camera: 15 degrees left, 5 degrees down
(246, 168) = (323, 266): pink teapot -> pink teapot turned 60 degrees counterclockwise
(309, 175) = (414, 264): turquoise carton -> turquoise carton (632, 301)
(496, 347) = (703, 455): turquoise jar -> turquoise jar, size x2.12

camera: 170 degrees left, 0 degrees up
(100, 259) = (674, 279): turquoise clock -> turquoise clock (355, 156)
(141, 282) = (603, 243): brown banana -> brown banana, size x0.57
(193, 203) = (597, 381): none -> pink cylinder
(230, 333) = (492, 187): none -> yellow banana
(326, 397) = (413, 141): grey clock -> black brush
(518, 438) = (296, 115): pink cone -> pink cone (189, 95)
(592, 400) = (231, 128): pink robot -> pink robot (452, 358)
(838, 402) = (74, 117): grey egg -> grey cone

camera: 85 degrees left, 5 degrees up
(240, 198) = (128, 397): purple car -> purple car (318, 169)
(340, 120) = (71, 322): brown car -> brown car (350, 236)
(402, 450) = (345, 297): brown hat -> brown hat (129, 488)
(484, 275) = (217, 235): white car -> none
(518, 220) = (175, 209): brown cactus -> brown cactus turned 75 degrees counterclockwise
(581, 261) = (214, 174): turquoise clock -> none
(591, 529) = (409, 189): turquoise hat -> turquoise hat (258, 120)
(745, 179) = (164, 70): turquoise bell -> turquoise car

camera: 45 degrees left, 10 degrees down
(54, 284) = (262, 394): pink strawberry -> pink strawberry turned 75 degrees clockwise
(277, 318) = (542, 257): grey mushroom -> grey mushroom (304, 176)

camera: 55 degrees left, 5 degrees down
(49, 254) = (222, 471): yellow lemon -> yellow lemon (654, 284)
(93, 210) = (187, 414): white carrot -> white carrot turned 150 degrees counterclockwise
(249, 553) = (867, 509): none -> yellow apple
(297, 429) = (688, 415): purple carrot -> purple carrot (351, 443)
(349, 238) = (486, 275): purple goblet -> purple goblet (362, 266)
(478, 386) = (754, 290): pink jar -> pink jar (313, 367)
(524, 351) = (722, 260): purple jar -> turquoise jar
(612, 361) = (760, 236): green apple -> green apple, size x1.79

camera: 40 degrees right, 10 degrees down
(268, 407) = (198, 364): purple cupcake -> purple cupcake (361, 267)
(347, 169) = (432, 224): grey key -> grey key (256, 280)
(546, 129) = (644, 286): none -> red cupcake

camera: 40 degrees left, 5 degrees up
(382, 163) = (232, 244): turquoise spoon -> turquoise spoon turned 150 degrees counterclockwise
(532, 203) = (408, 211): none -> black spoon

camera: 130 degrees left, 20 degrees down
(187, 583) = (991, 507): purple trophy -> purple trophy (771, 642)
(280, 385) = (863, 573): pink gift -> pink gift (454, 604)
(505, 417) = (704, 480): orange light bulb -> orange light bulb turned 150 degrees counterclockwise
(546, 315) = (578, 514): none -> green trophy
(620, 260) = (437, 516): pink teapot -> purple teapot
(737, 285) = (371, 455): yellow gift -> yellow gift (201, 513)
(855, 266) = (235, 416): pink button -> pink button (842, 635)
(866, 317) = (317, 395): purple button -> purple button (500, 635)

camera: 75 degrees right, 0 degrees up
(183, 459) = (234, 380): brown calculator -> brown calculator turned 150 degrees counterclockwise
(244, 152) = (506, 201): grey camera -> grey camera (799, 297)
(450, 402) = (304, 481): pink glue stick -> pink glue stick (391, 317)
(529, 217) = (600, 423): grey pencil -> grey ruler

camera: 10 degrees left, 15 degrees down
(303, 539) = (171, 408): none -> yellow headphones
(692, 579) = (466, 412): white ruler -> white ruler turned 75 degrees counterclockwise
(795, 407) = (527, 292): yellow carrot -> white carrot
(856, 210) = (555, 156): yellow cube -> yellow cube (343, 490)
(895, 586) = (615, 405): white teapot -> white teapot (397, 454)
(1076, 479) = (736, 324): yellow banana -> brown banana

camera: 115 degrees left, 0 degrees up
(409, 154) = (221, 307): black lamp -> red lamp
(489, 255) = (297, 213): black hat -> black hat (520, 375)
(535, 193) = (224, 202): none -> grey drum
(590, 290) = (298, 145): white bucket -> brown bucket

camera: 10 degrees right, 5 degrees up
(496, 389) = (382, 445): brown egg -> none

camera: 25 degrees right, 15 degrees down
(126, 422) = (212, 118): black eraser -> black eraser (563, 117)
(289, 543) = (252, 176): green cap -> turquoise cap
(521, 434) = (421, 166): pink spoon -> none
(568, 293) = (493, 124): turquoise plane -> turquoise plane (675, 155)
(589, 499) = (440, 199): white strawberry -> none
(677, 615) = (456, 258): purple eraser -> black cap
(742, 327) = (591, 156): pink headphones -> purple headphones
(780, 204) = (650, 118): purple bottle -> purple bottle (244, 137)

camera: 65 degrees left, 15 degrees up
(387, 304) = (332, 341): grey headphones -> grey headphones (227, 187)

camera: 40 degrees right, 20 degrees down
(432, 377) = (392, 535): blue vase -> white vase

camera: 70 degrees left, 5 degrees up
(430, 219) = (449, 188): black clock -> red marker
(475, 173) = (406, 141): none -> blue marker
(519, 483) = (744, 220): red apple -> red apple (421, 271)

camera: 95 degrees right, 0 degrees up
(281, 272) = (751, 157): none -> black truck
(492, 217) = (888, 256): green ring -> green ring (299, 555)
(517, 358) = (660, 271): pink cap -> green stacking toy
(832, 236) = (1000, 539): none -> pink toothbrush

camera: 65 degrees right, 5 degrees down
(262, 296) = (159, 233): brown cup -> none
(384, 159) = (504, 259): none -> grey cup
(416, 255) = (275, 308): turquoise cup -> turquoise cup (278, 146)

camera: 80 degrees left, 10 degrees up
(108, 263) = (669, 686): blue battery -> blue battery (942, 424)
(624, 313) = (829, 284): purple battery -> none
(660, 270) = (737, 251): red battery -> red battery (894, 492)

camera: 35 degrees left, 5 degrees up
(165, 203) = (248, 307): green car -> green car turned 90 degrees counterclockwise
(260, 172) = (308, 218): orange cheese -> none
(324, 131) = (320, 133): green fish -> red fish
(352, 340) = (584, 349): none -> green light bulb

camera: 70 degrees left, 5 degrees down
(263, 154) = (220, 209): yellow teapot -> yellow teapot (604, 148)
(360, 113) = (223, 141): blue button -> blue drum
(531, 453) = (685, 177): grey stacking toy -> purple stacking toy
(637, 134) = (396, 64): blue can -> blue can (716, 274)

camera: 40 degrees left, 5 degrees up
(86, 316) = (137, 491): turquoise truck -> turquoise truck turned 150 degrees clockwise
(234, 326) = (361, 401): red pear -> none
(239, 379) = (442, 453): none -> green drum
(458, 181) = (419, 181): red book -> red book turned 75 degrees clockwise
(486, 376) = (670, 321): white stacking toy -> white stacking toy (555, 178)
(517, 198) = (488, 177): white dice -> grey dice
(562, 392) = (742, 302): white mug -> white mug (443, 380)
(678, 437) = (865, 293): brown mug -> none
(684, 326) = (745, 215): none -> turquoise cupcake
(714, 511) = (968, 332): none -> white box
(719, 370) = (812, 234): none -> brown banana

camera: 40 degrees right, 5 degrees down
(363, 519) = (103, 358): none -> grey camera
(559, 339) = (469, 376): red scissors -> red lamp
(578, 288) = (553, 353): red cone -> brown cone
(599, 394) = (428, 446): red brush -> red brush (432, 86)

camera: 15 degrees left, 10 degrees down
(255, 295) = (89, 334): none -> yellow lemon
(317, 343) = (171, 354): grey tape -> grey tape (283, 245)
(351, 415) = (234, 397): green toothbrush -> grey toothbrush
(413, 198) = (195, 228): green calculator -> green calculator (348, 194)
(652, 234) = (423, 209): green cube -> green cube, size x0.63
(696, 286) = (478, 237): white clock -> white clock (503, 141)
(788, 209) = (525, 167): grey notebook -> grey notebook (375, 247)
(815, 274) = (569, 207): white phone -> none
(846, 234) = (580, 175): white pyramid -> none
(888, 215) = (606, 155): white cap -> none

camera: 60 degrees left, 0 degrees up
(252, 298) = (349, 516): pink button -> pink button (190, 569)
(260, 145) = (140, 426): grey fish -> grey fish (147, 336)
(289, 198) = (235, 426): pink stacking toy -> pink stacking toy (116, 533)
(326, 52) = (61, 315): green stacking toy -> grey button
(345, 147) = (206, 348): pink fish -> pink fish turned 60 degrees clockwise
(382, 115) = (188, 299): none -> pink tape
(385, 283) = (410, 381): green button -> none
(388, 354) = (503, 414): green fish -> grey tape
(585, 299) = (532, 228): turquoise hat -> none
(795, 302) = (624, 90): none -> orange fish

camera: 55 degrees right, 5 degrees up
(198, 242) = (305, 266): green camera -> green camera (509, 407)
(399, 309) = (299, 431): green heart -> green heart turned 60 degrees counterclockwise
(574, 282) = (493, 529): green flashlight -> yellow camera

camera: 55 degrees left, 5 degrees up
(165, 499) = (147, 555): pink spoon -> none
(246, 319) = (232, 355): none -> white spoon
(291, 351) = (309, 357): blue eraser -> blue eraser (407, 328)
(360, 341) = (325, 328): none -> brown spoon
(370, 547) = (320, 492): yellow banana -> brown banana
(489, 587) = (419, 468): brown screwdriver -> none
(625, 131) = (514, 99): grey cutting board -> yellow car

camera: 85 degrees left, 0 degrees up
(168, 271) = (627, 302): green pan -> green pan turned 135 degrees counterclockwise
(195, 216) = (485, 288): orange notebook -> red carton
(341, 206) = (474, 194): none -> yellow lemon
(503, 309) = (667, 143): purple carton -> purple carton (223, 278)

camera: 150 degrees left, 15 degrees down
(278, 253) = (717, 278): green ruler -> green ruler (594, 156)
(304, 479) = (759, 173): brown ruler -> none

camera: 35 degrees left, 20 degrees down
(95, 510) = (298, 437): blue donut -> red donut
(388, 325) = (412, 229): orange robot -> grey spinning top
----------------
**PROBLEM TO SOLVE:**
Would you retype the lines above from the one with "(838, 402) = (74, 117): grey egg -> grey cone" down to the one with "camera: 75 degrees right, 0 degrees up", word for word, both ends included and no other lines?

**WRITTEN ANSWER:**
(838, 402) = (74, 117): grey egg -> grey cone

camera: 85 degrees left, 5 degrees up
(240, 198) = (128, 397): purple car -> purple car (318, 169)
(340, 120) = (71, 322): brown car -> brown car (350, 236)
(402, 450) = (345, 297): brown hat -> brown hat (129, 488)
(484, 275) = (217, 235): white car -> none
(518, 220) = (175, 209): brown cactus -> brown cactus turned 75 degrees counterclockwise
(581, 261) = (214, 174): turquoise clock -> none
(591, 529) = (409, 189): turquoise hat -> turquoise hat (258, 120)
(745, 179) = (164, 70): turquoise bell -> turquoise car

camera: 45 degrees left, 10 degrees down
(54, 284) = (262, 394): pink strawberry -> pink strawberry turned 75 degrees clockwise
(277, 318) = (542, 257): grey mushroom -> grey mushroom (304, 176)

camera: 55 degrees left, 5 degrees down
(49, 254) = (222, 471): yellow lemon -> yellow lemon (654, 284)
(93, 210) = (187, 414): white carrot -> white carrot turned 150 degrees counterclockwise
(249, 553) = (867, 509): none -> yellow apple
(297, 429) = (688, 415): purple carrot -> purple carrot (351, 443)
(349, 238) = (486, 275): purple goblet -> purple goblet (362, 266)
(478, 386) = (754, 290): pink jar -> pink jar (313, 367)
(524, 351) = (722, 260): purple jar -> turquoise jar
(612, 361) = (760, 236): green apple -> green apple, size x1.79

camera: 40 degrees right, 10 degrees down
(268, 407) = (198, 364): purple cupcake -> purple cupcake (361, 267)
(347, 169) = (432, 224): grey key -> grey key (256, 280)
(546, 129) = (644, 286): none -> red cupcake

camera: 40 degrees left, 5 degrees up
(382, 163) = (232, 244): turquoise spoon -> turquoise spoon turned 150 degrees counterclockwise
(532, 203) = (408, 211): none -> black spoon

camera: 130 degrees left, 20 degrees down
(187, 583) = (991, 507): purple trophy -> purple trophy (771, 642)
(280, 385) = (863, 573): pink gift -> pink gift (454, 604)
(505, 417) = (704, 480): orange light bulb -> orange light bulb turned 150 degrees counterclockwise
(546, 315) = (578, 514): none -> green trophy
(620, 260) = (437, 516): pink teapot -> purple teapot
(737, 285) = (371, 455): yellow gift -> yellow gift (201, 513)
(855, 266) = (235, 416): pink button -> pink button (842, 635)
(866, 317) = (317, 395): purple button -> purple button (500, 635)

camera: 75 degrees right, 0 degrees up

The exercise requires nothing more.